● TASK STATEMENT: If a line below contains "none", add it to your tally, then answer with the tally alone.

** PROVIDED RECORDS follows **

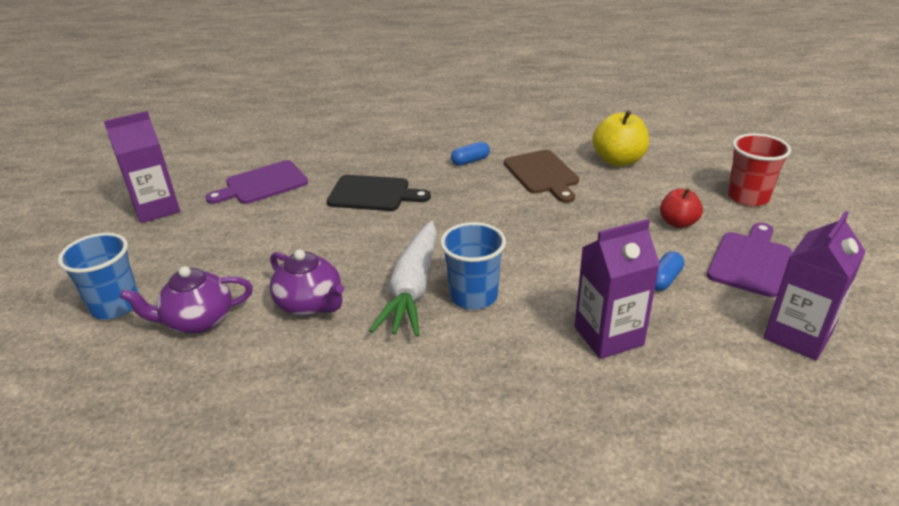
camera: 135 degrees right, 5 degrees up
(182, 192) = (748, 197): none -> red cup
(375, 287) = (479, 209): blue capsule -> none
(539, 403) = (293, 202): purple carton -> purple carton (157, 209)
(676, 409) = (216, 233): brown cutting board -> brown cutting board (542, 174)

** End of PROVIDED RECORDS **

● COMPLETED TASK: 2